Your task –
Look through the material below and copy exactly the lines from the line with "camera: 20 degrees left, 15 degrees down" to the line with "grey drum [523,184,568,233]", those two lines included.

Supplied records –
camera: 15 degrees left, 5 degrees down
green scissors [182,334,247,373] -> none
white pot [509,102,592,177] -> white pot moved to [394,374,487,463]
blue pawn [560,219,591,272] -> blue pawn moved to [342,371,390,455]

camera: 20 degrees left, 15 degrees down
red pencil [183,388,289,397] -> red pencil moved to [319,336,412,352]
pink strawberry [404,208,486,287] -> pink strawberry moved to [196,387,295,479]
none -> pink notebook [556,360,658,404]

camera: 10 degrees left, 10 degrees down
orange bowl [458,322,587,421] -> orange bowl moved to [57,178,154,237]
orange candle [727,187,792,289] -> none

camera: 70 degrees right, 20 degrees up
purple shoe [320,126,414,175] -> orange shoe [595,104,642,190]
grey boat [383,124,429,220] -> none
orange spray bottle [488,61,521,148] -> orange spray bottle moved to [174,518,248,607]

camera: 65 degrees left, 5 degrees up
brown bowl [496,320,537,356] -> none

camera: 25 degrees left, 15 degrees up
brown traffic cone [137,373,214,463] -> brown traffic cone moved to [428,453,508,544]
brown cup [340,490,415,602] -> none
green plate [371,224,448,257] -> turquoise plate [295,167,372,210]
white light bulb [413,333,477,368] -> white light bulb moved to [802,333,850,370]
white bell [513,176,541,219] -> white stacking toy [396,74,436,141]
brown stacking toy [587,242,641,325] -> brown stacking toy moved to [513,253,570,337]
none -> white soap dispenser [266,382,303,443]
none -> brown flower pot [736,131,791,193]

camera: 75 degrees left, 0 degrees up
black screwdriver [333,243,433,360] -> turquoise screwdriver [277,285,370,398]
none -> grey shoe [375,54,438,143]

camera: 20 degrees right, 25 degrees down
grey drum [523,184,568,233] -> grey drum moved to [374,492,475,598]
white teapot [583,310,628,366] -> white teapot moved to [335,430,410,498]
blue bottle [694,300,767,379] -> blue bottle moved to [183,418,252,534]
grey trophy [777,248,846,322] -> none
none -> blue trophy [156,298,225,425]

Reply to the exercise –
camera: 20 degrees left, 15 degrees down
red pencil [183,388,289,397] -> red pencil moved to [319,336,412,352]
pink strawberry [404,208,486,287] -> pink strawberry moved to [196,387,295,479]
none -> pink notebook [556,360,658,404]

camera: 10 degrees left, 10 degrees down
orange bowl [458,322,587,421] -> orange bowl moved to [57,178,154,237]
orange candle [727,187,792,289] -> none

camera: 70 degrees right, 20 degrees up
purple shoe [320,126,414,175] -> orange shoe [595,104,642,190]
grey boat [383,124,429,220] -> none
orange spray bottle [488,61,521,148] -> orange spray bottle moved to [174,518,248,607]

camera: 65 degrees left, 5 degrees up
brown bowl [496,320,537,356] -> none

camera: 25 degrees left, 15 degrees up
brown traffic cone [137,373,214,463] -> brown traffic cone moved to [428,453,508,544]
brown cup [340,490,415,602] -> none
green plate [371,224,448,257] -> turquoise plate [295,167,372,210]
white light bulb [413,333,477,368] -> white light bulb moved to [802,333,850,370]
white bell [513,176,541,219] -> white stacking toy [396,74,436,141]
brown stacking toy [587,242,641,325] -> brown stacking toy moved to [513,253,570,337]
none -> white soap dispenser [266,382,303,443]
none -> brown flower pot [736,131,791,193]

camera: 75 degrees left, 0 degrees up
black screwdriver [333,243,433,360] -> turquoise screwdriver [277,285,370,398]
none -> grey shoe [375,54,438,143]

camera: 20 degrees right, 25 degrees down
grey drum [523,184,568,233] -> grey drum moved to [374,492,475,598]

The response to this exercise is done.